● What you are asked to do
Write out word for word each line from the one containing "brown triangle: (61, 38) -> (56, 27), moved" through the close of the listing, including both ends. Pictures do not belong in the copy.

● Data supplied

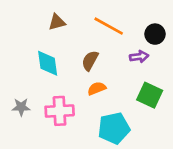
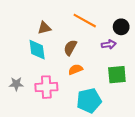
brown triangle: (57, 22) -> (44, 28), moved
green square: (150, 95) -> (117, 75), turned -30

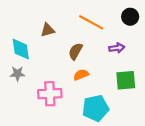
black circle: (121, 27) -> (130, 17), moved
cyan diamond: (37, 50) -> (21, 49), moved
gray star: (16, 84) -> (17, 74), moved

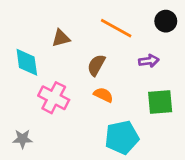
gray star: (17, 74) -> (23, 139), moved
orange semicircle: (81, 75) -> (103, 95), turned 48
pink cross: (50, 94) -> (54, 98), moved, turned 30

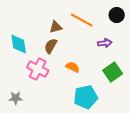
brown triangle: (61, 38) -> (56, 27), moved
brown semicircle: (96, 65) -> (51, 46), moved
green square: (160, 102) -> (113, 72), turned -30

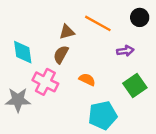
gray star: (16, 98) -> (18, 100), moved, size x1.5

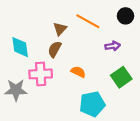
brown triangle: (67, 32) -> (60, 29), turned -32
pink cross: (45, 82) -> (41, 74), turned -30

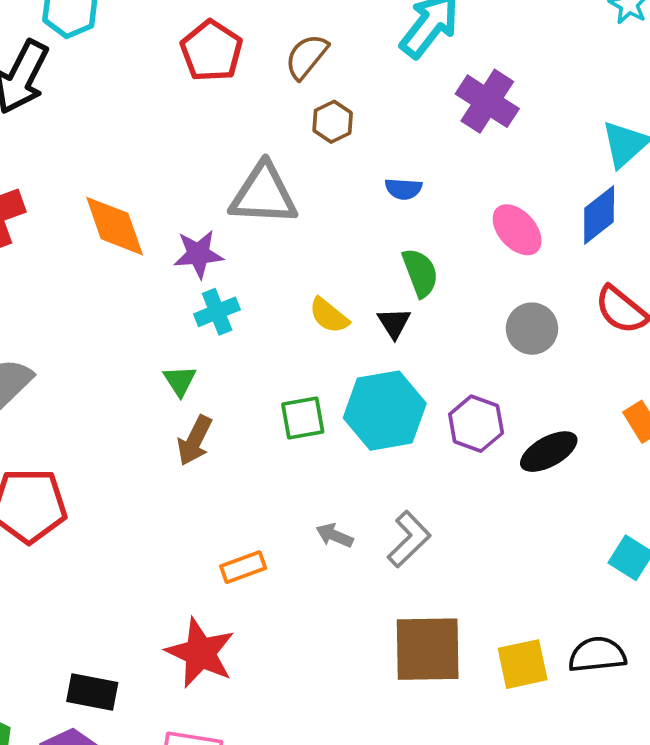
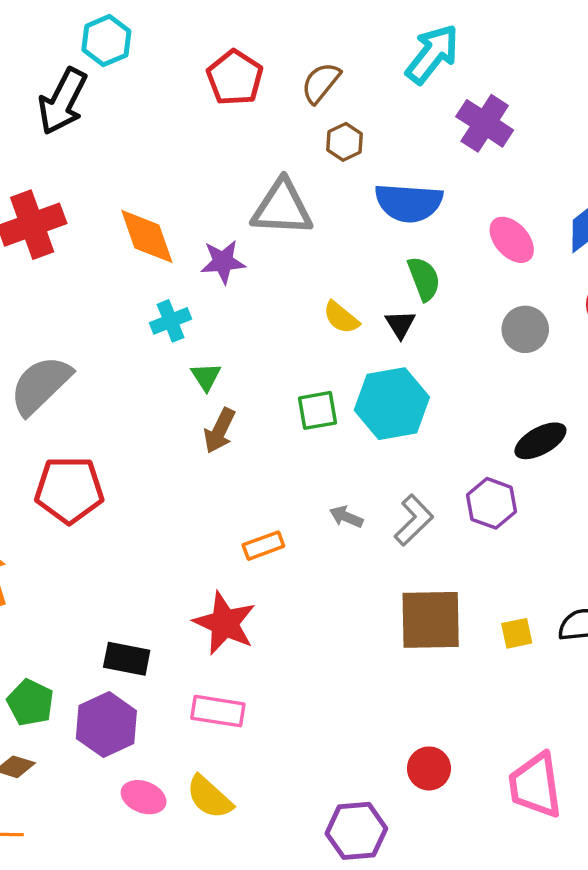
blue semicircle: (403, 189) -> (409, 203), size x2.0
cyan cross: (217, 312) -> (171, 321), moved
purple hexagon: (476, 424) -> (491, 503), moved
yellow square: (523, 664) -> (517, 633), size x0.7

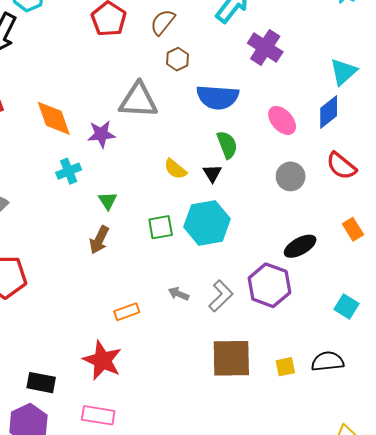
green triangle: (206, 377) -> (108, 201), moved
purple hexagon: (491, 503) -> (269, 285), size x1.4

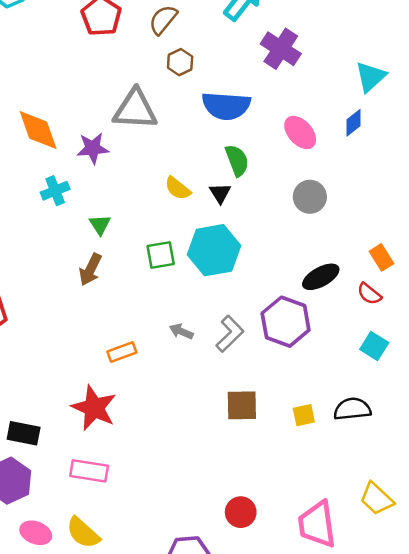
blue diamond: (329, 112) -> (354, 123), size x0.7
red semicircle: (341, 166) -> (369, 294), moved, size x0.7
brown square: (231, 358) -> (242, 405), size x0.7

● Task result
brown triangle: (61, 38) -> (56, 27), moved
brown semicircle: (96, 65) -> (51, 46), moved
green square: (160, 102) -> (113, 72), turned -30

gray star: (16, 98) -> (18, 100), moved, size x1.5

brown triangle: (67, 32) -> (60, 29), turned -32
pink cross: (45, 82) -> (41, 74), turned -30

blue semicircle: (403, 189) -> (409, 203), size x2.0
cyan cross: (217, 312) -> (171, 321), moved
purple hexagon: (476, 424) -> (491, 503), moved
yellow square: (523, 664) -> (517, 633), size x0.7

green triangle: (206, 377) -> (108, 201), moved
purple hexagon: (491, 503) -> (269, 285), size x1.4

blue diamond: (329, 112) -> (354, 123), size x0.7
red semicircle: (341, 166) -> (369, 294), moved, size x0.7
brown square: (231, 358) -> (242, 405), size x0.7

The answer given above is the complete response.